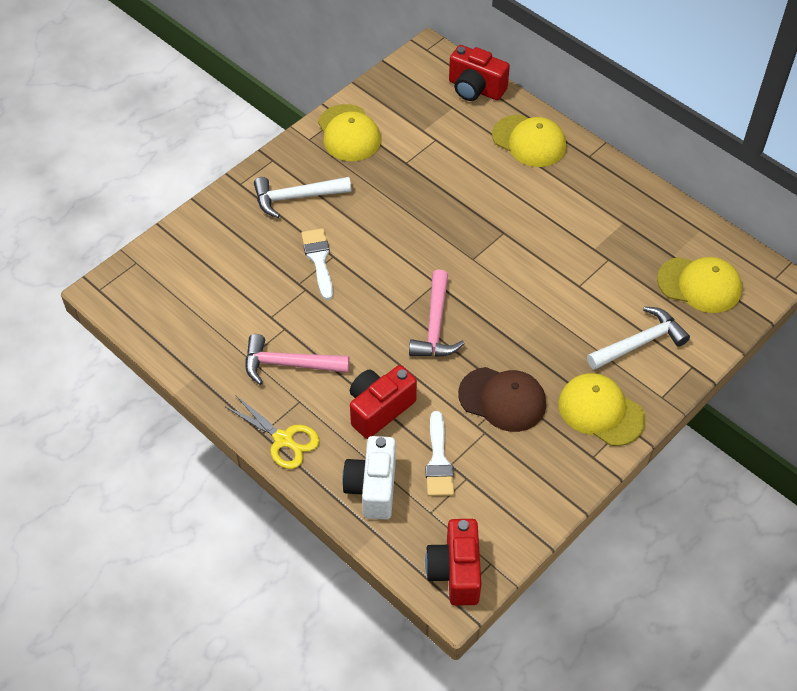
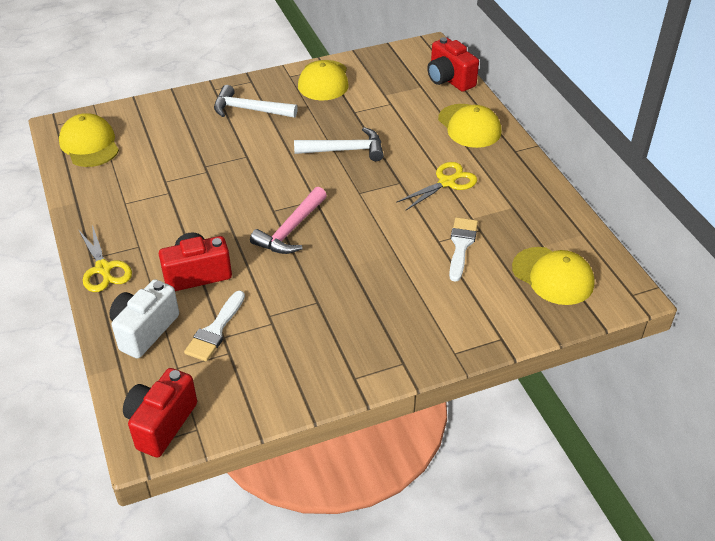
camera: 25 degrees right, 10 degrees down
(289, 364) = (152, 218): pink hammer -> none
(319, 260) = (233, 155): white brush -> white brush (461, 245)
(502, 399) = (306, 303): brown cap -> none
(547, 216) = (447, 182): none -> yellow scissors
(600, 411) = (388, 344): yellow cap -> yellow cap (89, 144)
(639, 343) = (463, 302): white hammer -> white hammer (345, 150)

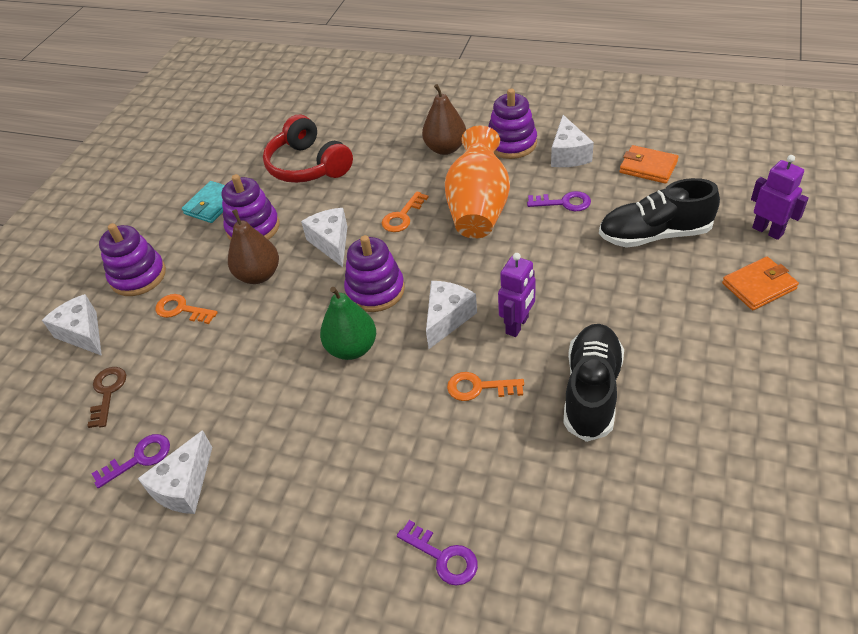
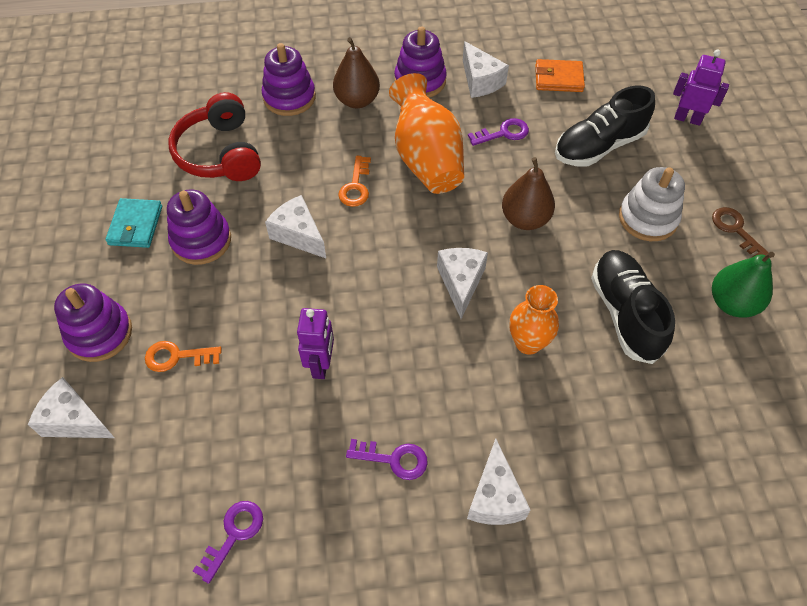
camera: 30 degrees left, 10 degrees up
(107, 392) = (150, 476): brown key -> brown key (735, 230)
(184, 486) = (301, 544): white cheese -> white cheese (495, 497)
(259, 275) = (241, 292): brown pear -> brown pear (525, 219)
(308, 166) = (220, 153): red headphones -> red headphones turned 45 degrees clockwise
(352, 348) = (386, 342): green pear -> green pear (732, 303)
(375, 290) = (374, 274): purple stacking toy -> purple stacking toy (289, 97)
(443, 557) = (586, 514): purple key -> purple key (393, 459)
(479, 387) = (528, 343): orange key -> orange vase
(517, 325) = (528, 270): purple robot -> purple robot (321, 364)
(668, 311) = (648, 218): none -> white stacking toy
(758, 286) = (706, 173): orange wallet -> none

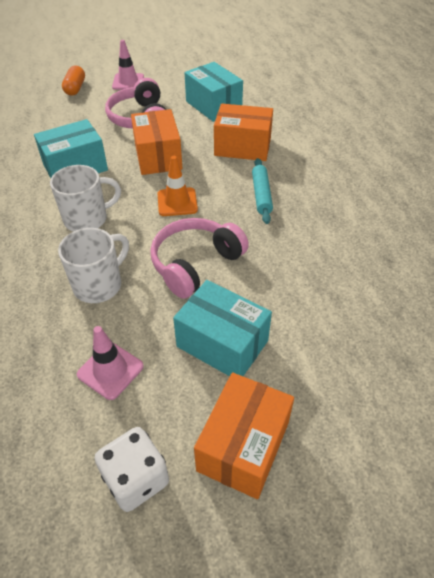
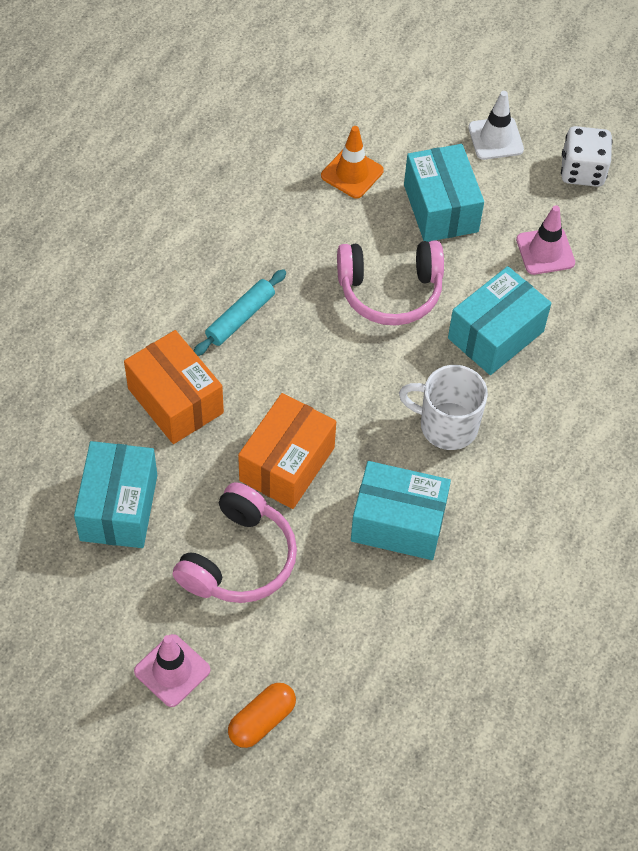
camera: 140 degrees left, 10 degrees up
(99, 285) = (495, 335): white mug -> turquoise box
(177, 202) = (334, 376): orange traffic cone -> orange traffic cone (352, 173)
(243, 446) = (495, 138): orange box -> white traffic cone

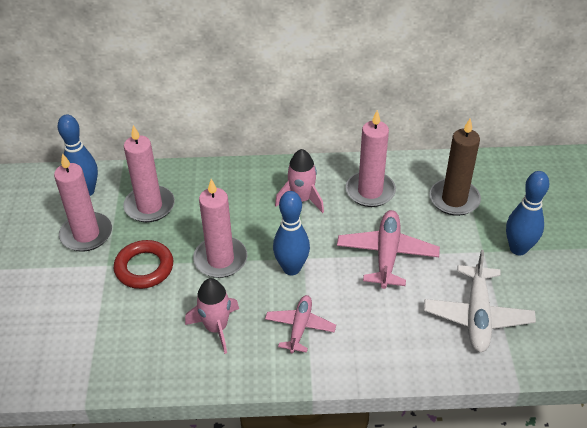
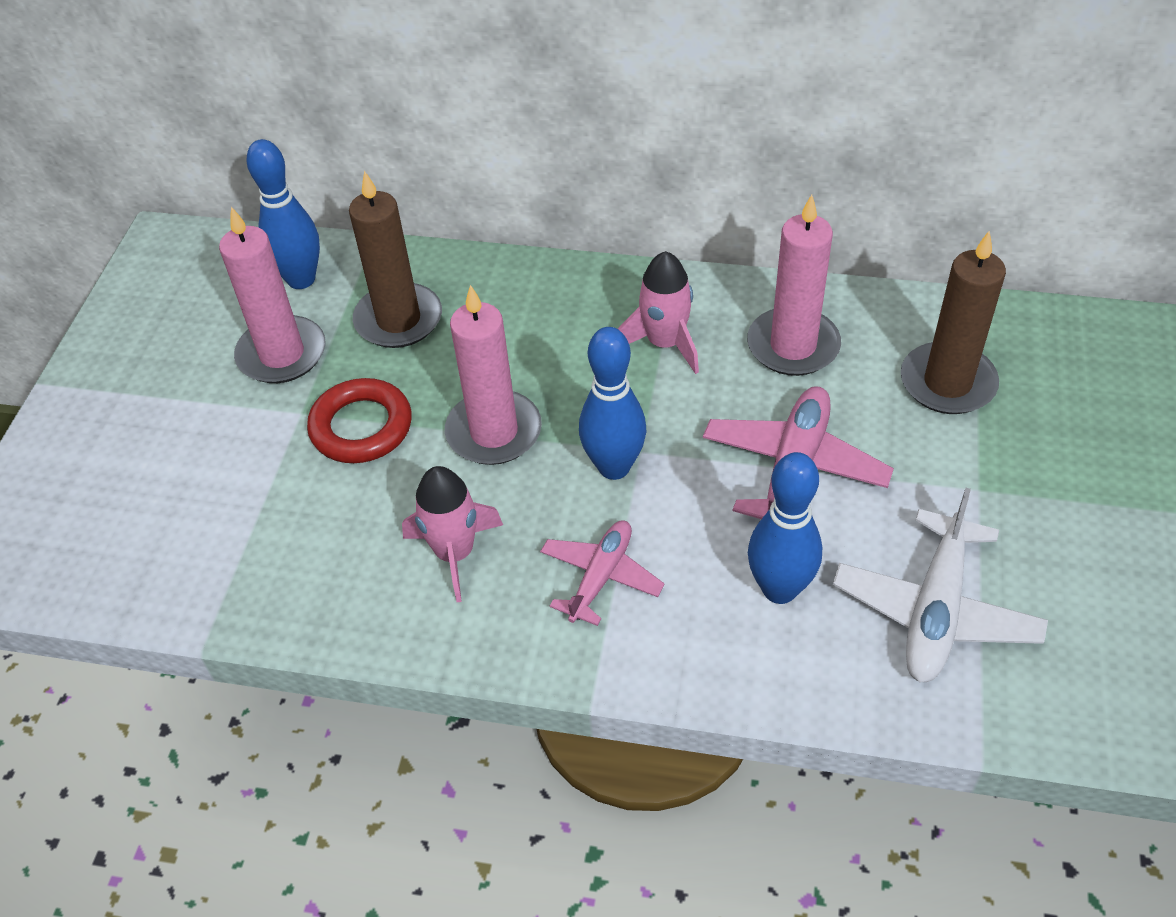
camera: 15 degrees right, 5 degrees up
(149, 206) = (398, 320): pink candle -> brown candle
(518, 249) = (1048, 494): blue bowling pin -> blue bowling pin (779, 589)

- - - - -

Instructions to follow :: Please print the span that begins at the line holding "camera: 30 degrees left, 10 degrees up" and ends at the last line of the data, both ends included, with no pictures.

Exercise solution ::
camera: 30 degrees left, 10 degrees up
(107, 392) = (150, 476): brown key -> brown key (735, 230)
(184, 486) = (301, 544): white cheese -> white cheese (495, 497)
(259, 275) = (241, 292): brown pear -> brown pear (525, 219)
(308, 166) = (220, 153): red headphones -> red headphones turned 45 degrees clockwise
(352, 348) = (386, 342): green pear -> green pear (732, 303)
(375, 290) = (374, 274): purple stacking toy -> purple stacking toy (289, 97)
(443, 557) = (586, 514): purple key -> purple key (393, 459)
(479, 387) = (528, 343): orange key -> orange vase
(517, 325) = (528, 270): purple robot -> purple robot (321, 364)
(668, 311) = (648, 218): none -> white stacking toy
(758, 286) = (706, 173): orange wallet -> none

camera: 140 degrees left, 10 degrees up
(99, 285) = (495, 335): white mug -> turquoise box
(177, 202) = (334, 376): orange traffic cone -> orange traffic cone (352, 173)
(243, 446) = (495, 138): orange box -> white traffic cone

camera: 15 degrees right, 5 degrees up
(149, 206) = (398, 320): pink candle -> brown candle
(518, 249) = (1048, 494): blue bowling pin -> blue bowling pin (779, 589)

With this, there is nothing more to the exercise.